Exercise description
Reproduce the entries that follow precisely, setting aside any images.

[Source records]
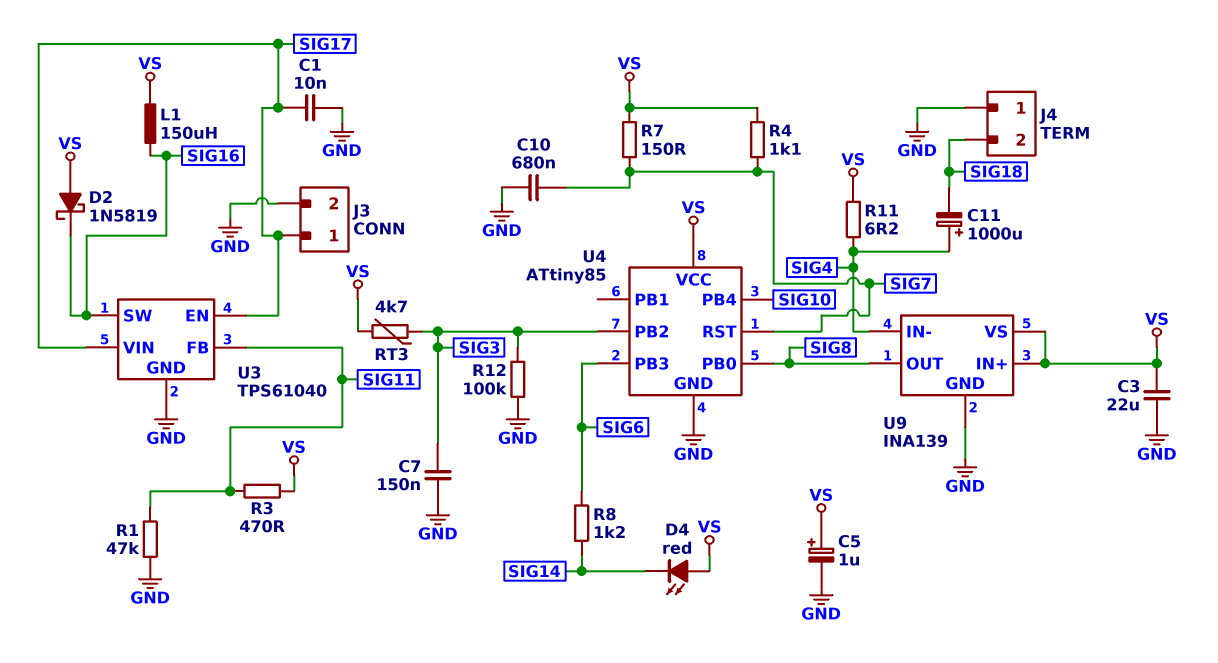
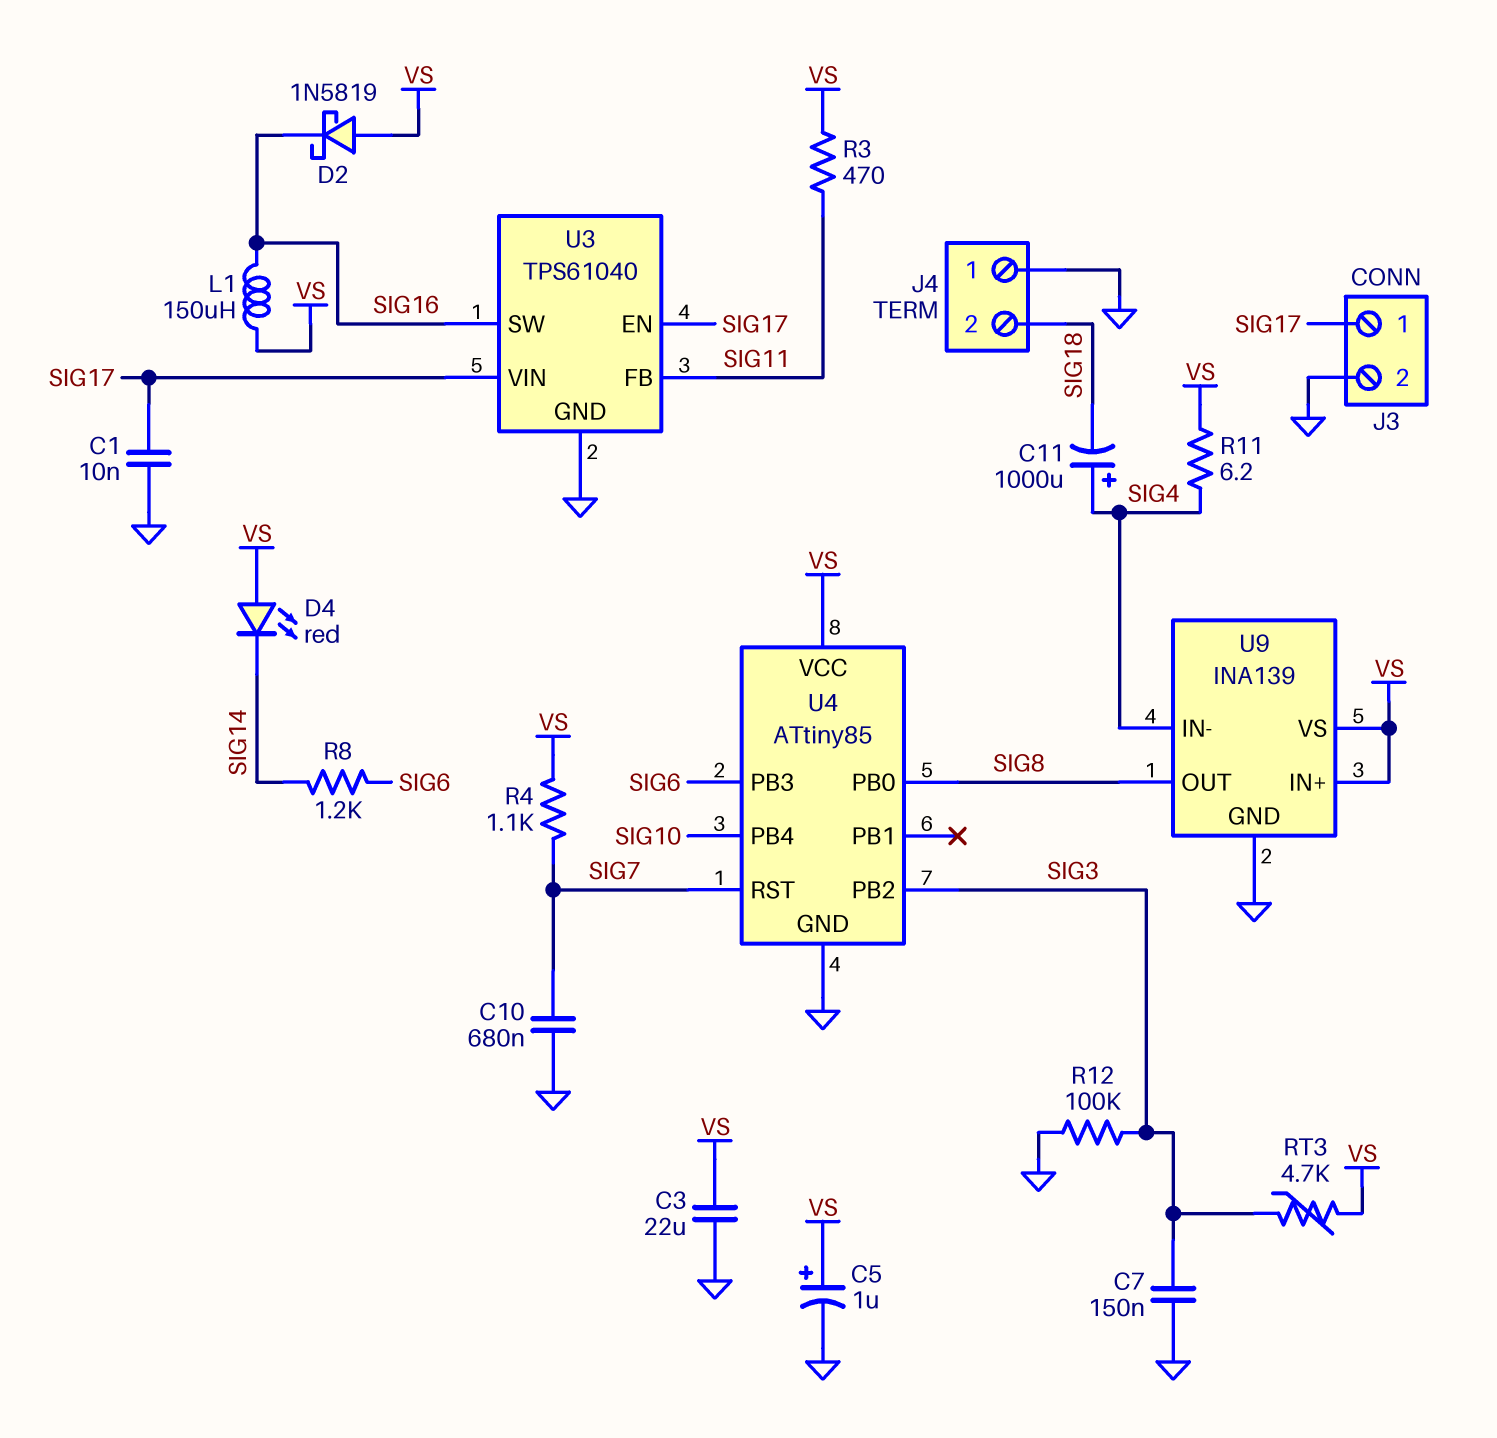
R1: 47k (GND, SIG11) -> none
R7: 150 (SIG7, VS) -> none

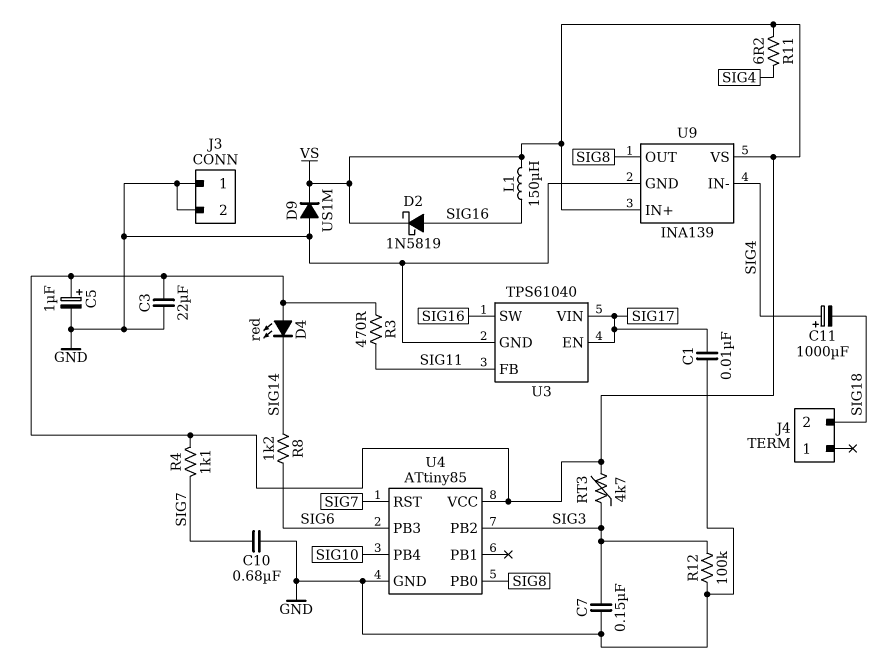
D2: schottky 1N5819 (A VS, K SIG16) -> schottky 1N5819 (A SIG16, K VS)
D9: none -> diode US1M (A GND, K VS)
J3 pin 1: SIG17 -> GND
J4 pin 1: GND -> none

Result for this task
R1: 47k (GND, SIG11) -> none
R7: 150 (SIG7, VS) -> none

D2: schottky 1N5819 (A VS, K SIG16) -> schottky 1N5819 (A SIG16, K VS)
D9: none -> diode US1M (A GND, K VS)
J3 pin 1: SIG17 -> GND
J4 pin 1: GND -> none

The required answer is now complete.